EXCERPTED DATA:

━━━━━━━━━━━━━━━━━━━━━━━━━━━━━━

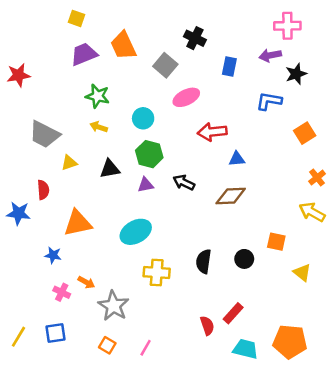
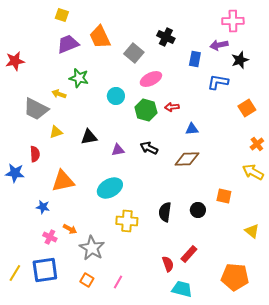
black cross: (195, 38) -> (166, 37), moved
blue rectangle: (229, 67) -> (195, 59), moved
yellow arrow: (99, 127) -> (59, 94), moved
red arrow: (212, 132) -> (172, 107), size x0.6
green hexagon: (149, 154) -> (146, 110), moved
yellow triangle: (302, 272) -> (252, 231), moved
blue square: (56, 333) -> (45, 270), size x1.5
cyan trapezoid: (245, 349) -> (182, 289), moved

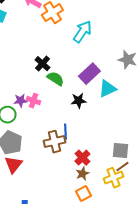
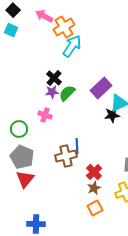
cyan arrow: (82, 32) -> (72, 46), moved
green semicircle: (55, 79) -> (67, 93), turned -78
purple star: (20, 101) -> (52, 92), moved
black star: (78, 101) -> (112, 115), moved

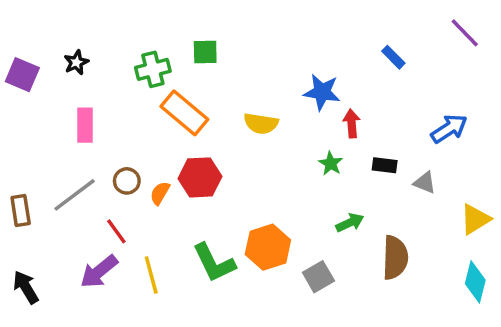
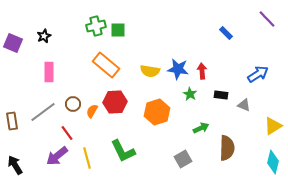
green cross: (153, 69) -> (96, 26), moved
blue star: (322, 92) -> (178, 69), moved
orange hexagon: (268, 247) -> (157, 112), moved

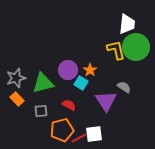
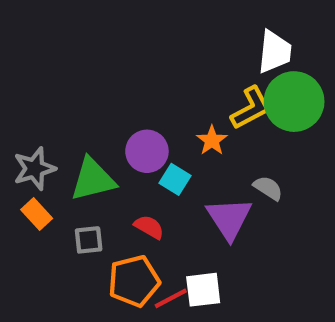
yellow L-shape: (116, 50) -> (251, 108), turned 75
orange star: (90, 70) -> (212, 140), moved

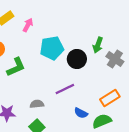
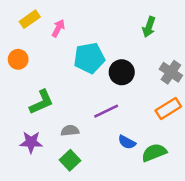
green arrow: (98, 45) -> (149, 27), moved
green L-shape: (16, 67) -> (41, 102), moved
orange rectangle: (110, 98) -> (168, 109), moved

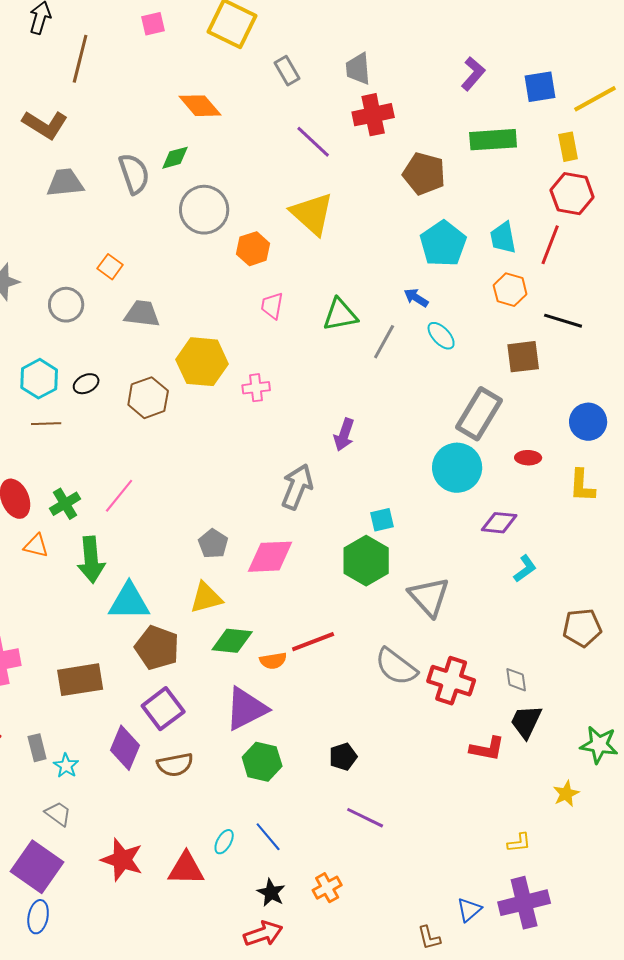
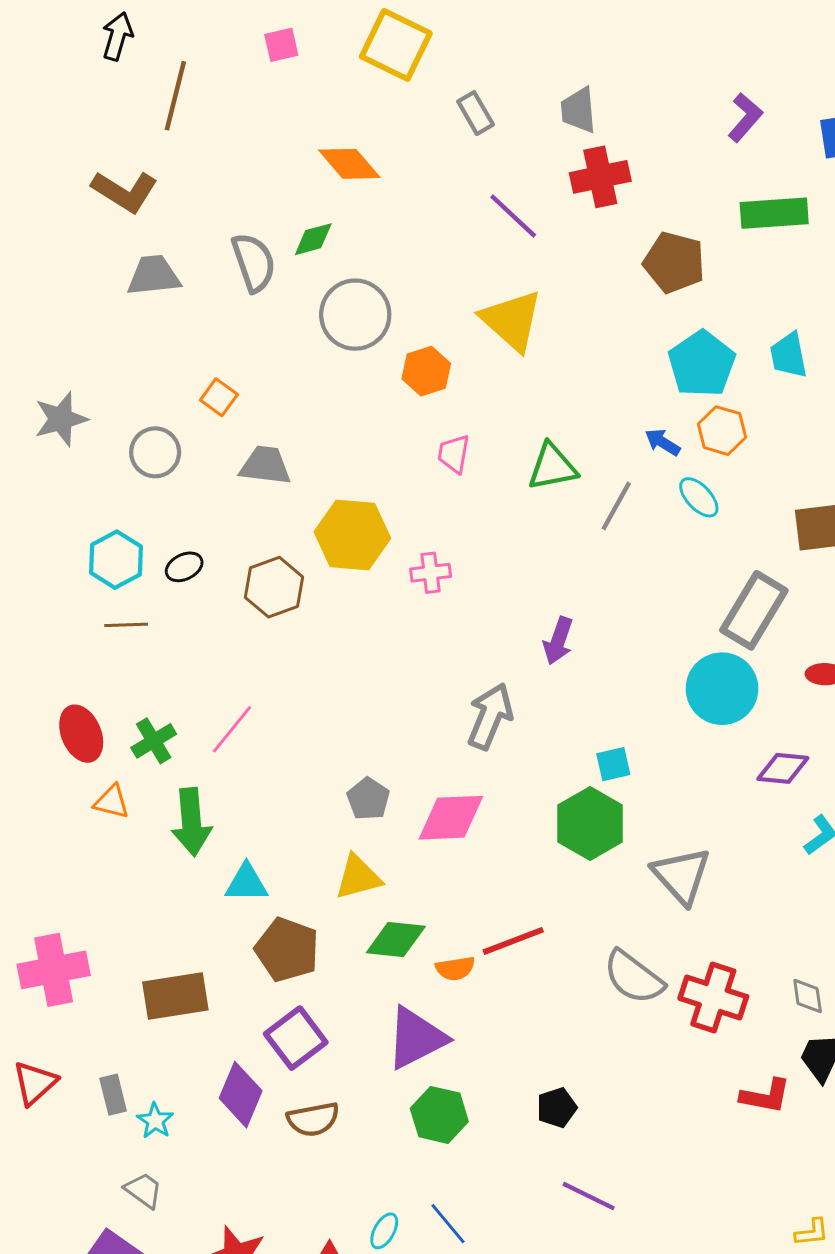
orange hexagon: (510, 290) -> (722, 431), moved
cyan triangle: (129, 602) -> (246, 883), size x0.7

━━━━━━━━━━━━━━━━━━━━━━━━━━━━━━

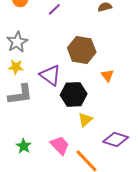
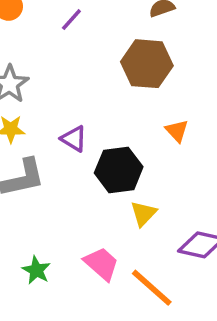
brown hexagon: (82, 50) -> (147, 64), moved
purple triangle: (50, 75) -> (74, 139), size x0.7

━━━━━━━━━━━━━━━━━━━━━━━━━━━━━━

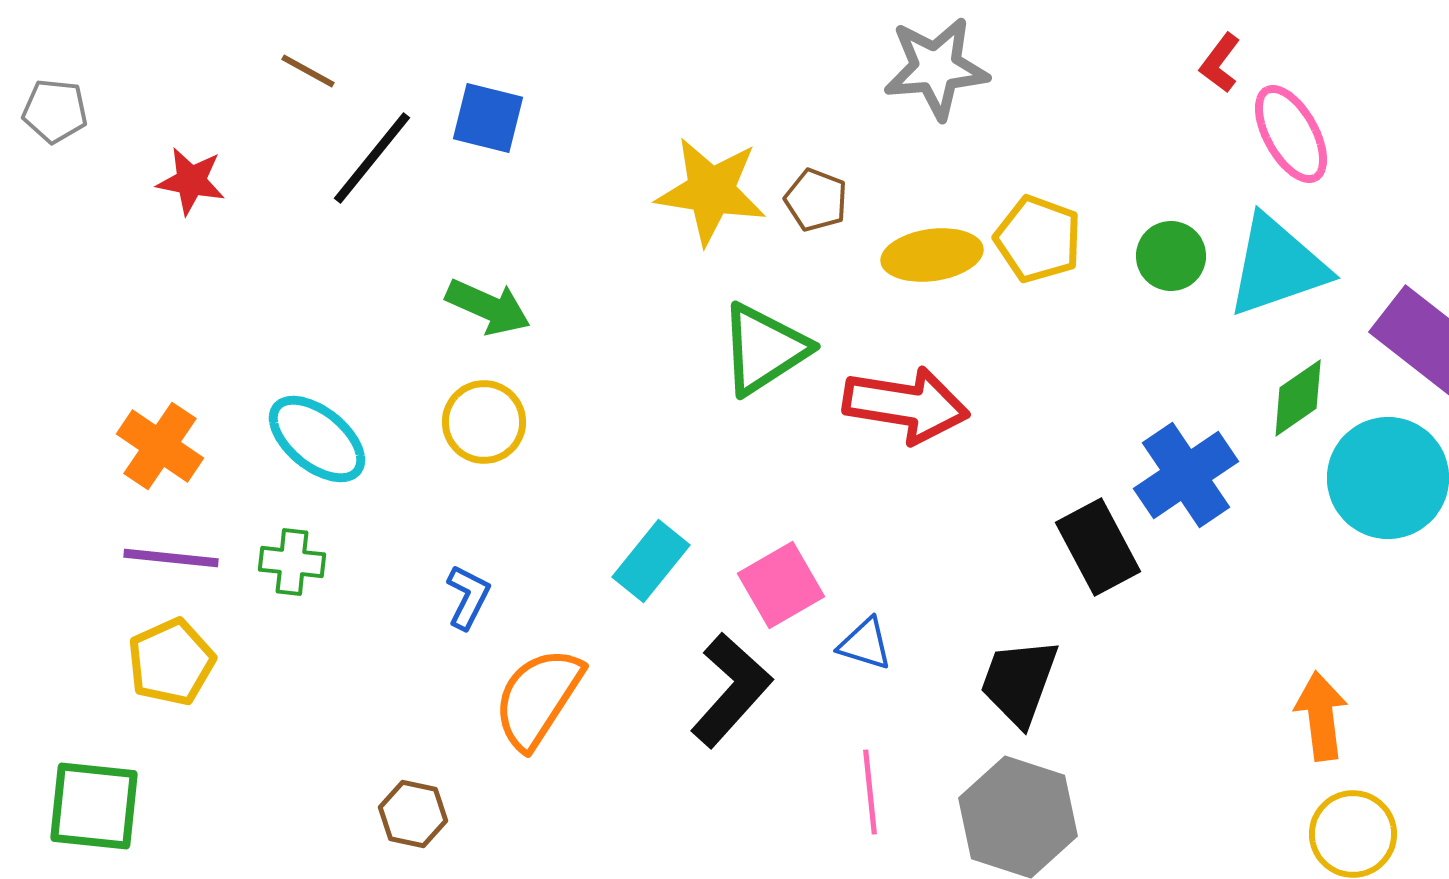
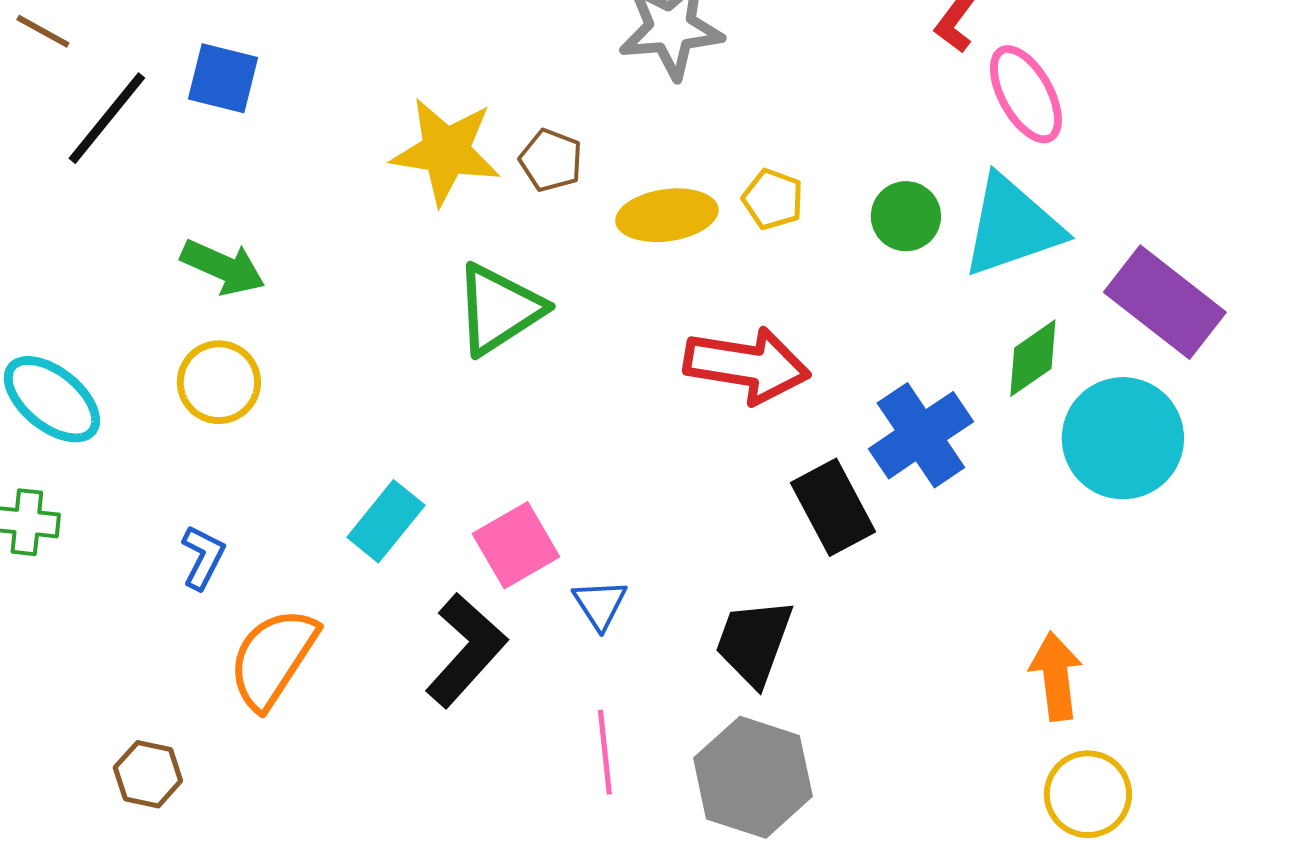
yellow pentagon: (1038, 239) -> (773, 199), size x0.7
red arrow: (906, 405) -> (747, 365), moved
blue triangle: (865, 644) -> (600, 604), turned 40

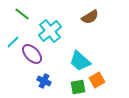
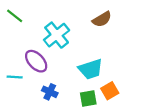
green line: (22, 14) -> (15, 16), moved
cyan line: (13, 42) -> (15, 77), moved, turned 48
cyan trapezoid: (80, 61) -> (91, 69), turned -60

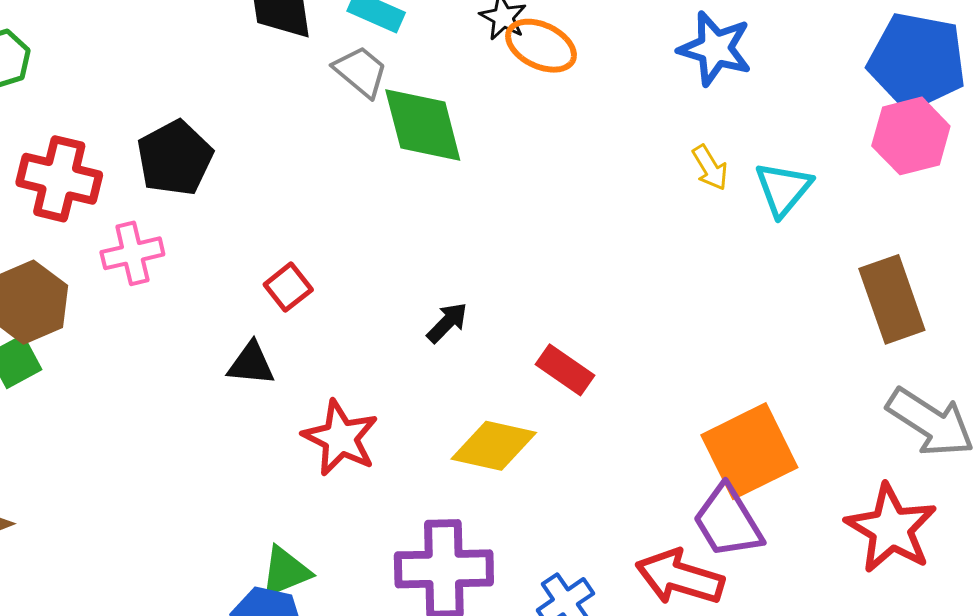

━━━━━━━━━━━━━━━━━━━━━━━━━━━━━━

GOAL OF THE EXERCISE:
Repeat exactly the lines above from the one with "brown hexagon: (82, 50) -> (147, 64), moved" up to and including the one with "purple triangle: (50, 75)". No other line belongs in the reply.

ANSWER FOR THIS EXERCISE:
brown hexagon: (82, 50) -> (147, 64), moved
purple triangle: (50, 75) -> (74, 139), size x0.7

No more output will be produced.